-- WORK ORDER --
Write every entry out again exactly, please, and skip the pictures.

-- DATASET EXTRACT --
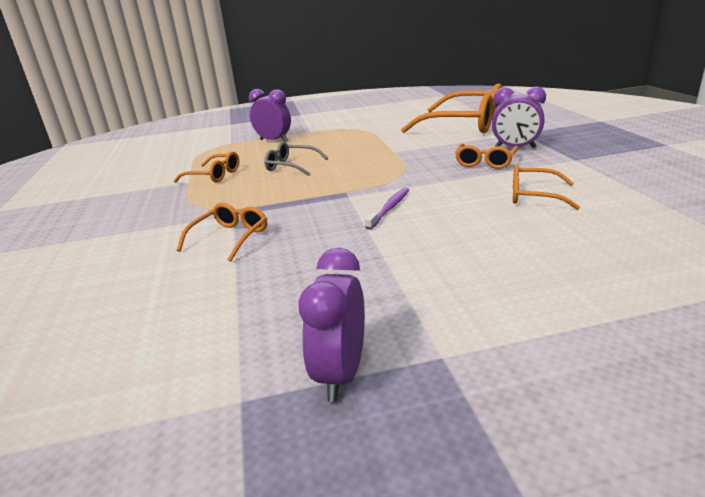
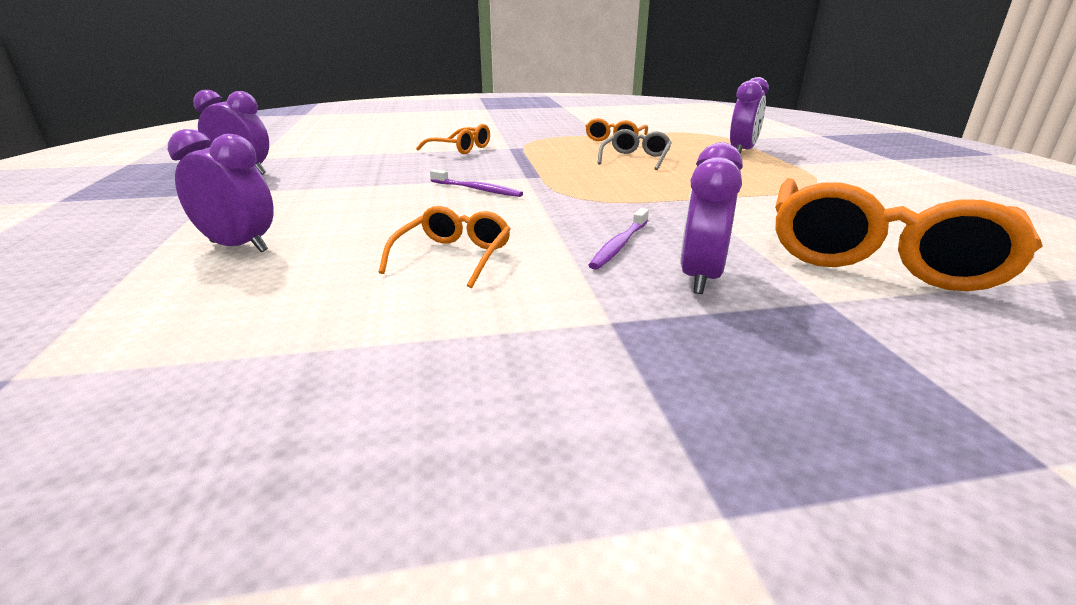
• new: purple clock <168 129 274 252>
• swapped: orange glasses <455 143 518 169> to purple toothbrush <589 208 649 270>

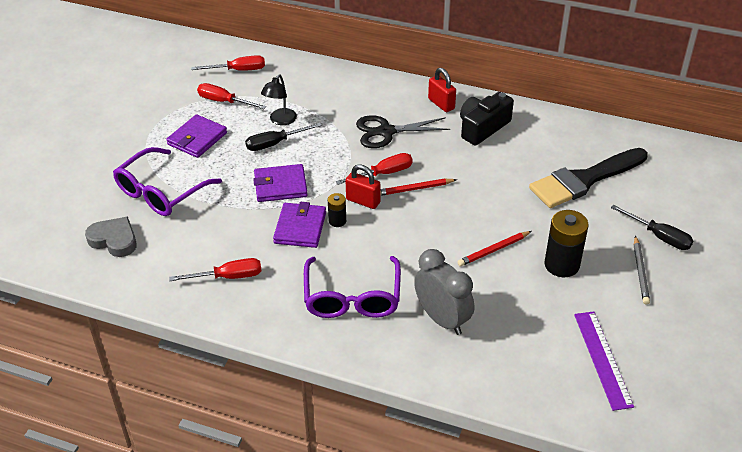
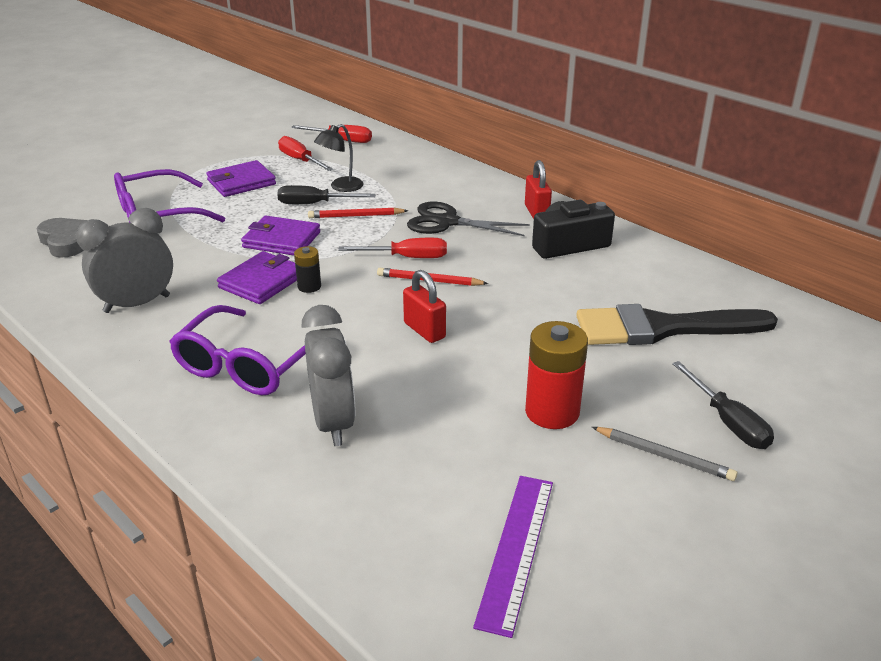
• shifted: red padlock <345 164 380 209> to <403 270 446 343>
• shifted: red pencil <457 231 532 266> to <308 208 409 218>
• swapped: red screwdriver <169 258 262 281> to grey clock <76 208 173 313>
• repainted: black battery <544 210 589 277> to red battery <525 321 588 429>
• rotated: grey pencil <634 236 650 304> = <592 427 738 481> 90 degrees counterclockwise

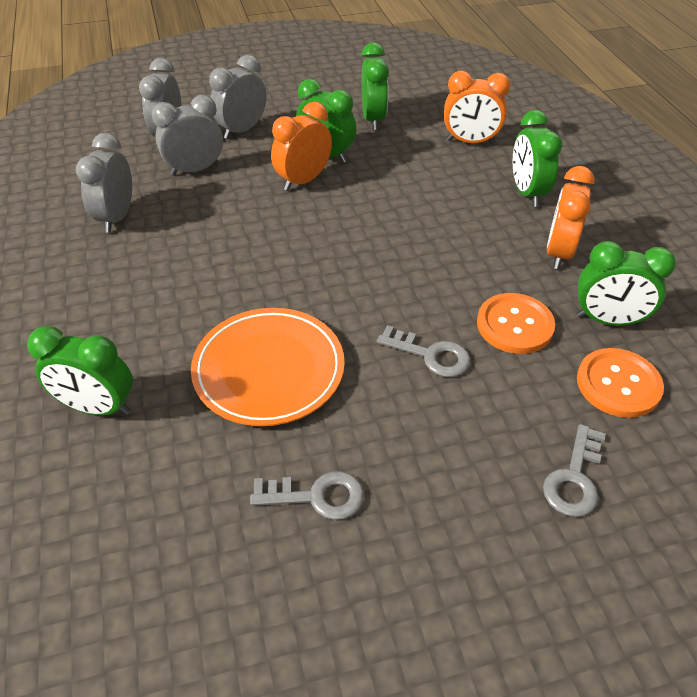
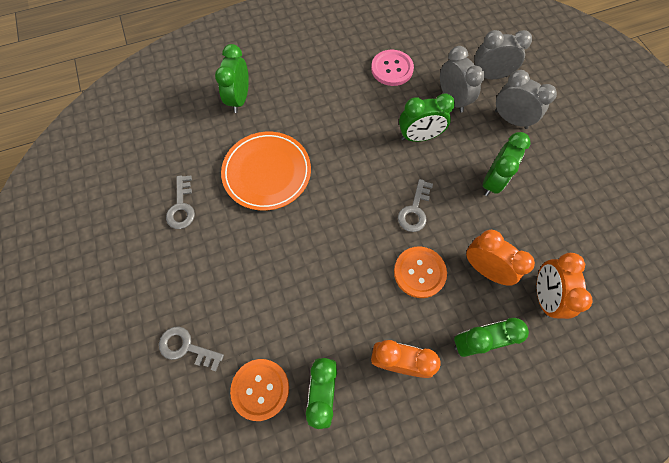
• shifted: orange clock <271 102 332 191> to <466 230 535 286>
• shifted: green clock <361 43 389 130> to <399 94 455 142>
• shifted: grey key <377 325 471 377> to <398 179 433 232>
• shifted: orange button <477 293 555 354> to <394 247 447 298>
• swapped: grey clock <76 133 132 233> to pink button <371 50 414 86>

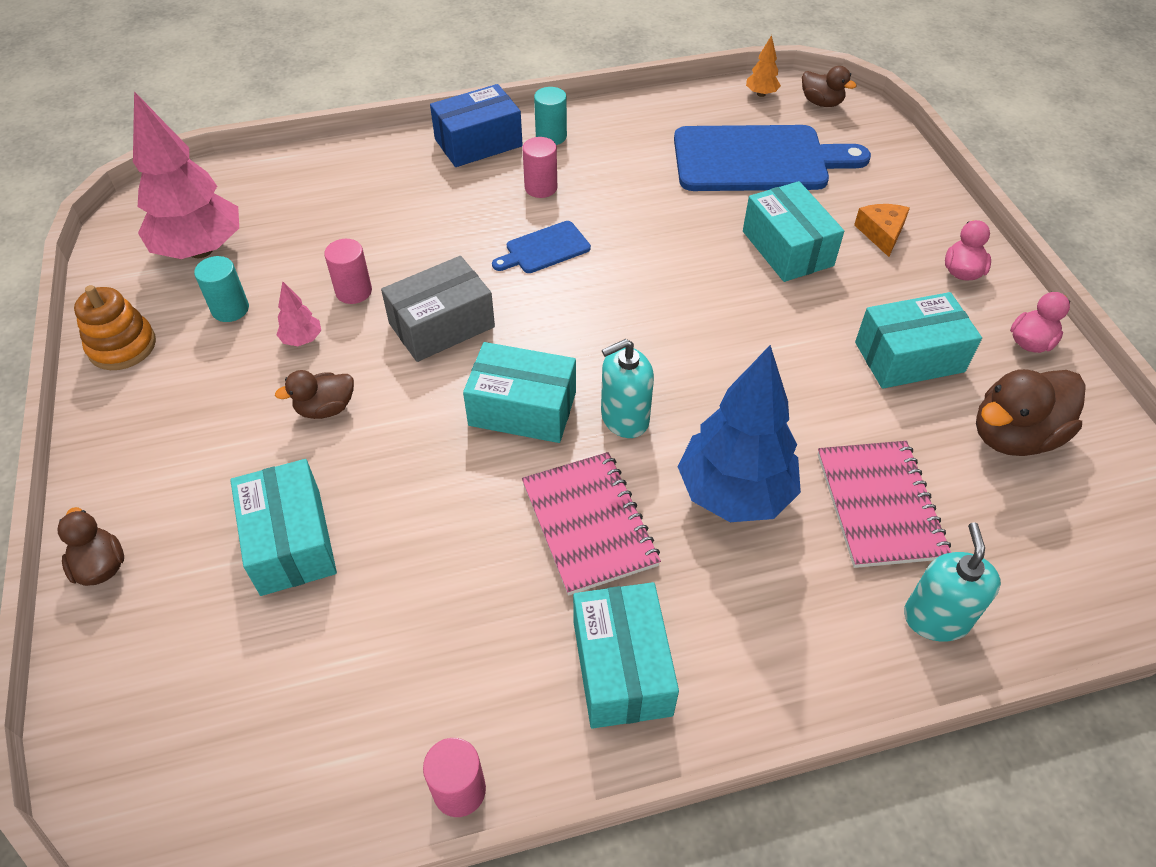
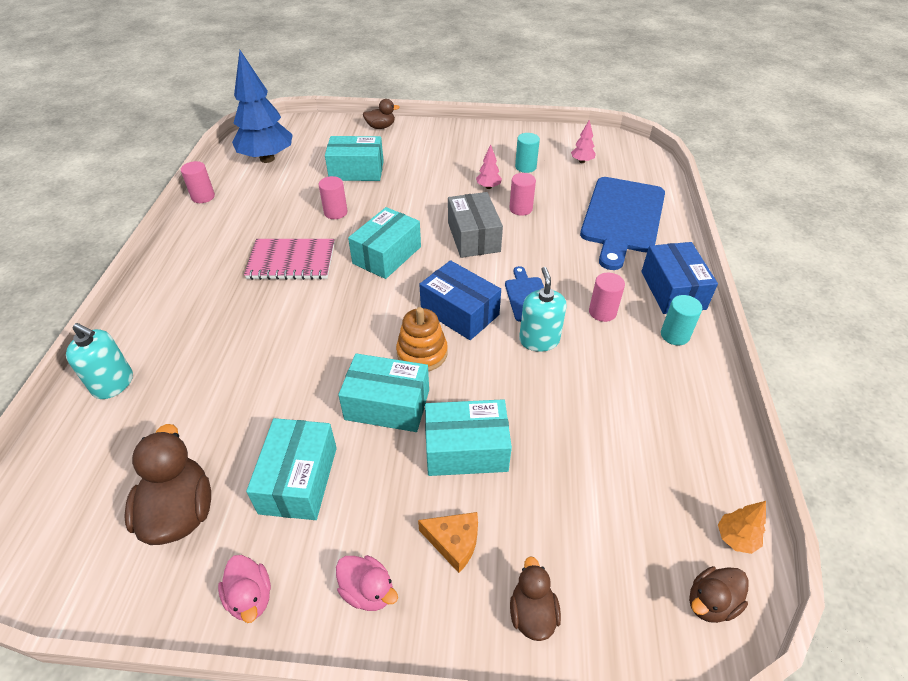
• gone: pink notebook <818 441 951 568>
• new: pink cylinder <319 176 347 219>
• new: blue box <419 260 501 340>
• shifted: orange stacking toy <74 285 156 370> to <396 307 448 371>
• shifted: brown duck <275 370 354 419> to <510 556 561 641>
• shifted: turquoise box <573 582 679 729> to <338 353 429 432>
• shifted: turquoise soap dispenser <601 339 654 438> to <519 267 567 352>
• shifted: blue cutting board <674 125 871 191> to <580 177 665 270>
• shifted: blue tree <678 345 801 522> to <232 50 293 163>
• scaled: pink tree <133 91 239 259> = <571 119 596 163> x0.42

-- SOLUTION FOR THIS EXERCISE --
• new: purple clock <168 129 274 252>
• swapped: orange glasses <455 143 518 169> to purple toothbrush <589 208 649 270>

• shifted: red padlock <345 164 380 209> to <403 270 446 343>
• shifted: red pencil <457 231 532 266> to <308 208 409 218>
• swapped: red screwdriver <169 258 262 281> to grey clock <76 208 173 313>
• repainted: black battery <544 210 589 277> to red battery <525 321 588 429>
• rotated: grey pencil <634 236 650 304> = <592 427 738 481> 90 degrees counterclockwise

• shifted: orange clock <271 102 332 191> to <466 230 535 286>
• shifted: green clock <361 43 389 130> to <399 94 455 142>
• shifted: grey key <377 325 471 377> to <398 179 433 232>
• shifted: orange button <477 293 555 354> to <394 247 447 298>
• swapped: grey clock <76 133 132 233> to pink button <371 50 414 86>

• gone: pink notebook <818 441 951 568>
• new: pink cylinder <319 176 347 219>
• new: blue box <419 260 501 340>
• shifted: orange stacking toy <74 285 156 370> to <396 307 448 371>
• shifted: brown duck <275 370 354 419> to <510 556 561 641>
• shifted: turquoise box <573 582 679 729> to <338 353 429 432>
• shifted: turquoise soap dispenser <601 339 654 438> to <519 267 567 352>
• shifted: blue cutting board <674 125 871 191> to <580 177 665 270>
• shifted: blue tree <678 345 801 522> to <232 50 293 163>
• scaled: pink tree <133 91 239 259> = <571 119 596 163> x0.42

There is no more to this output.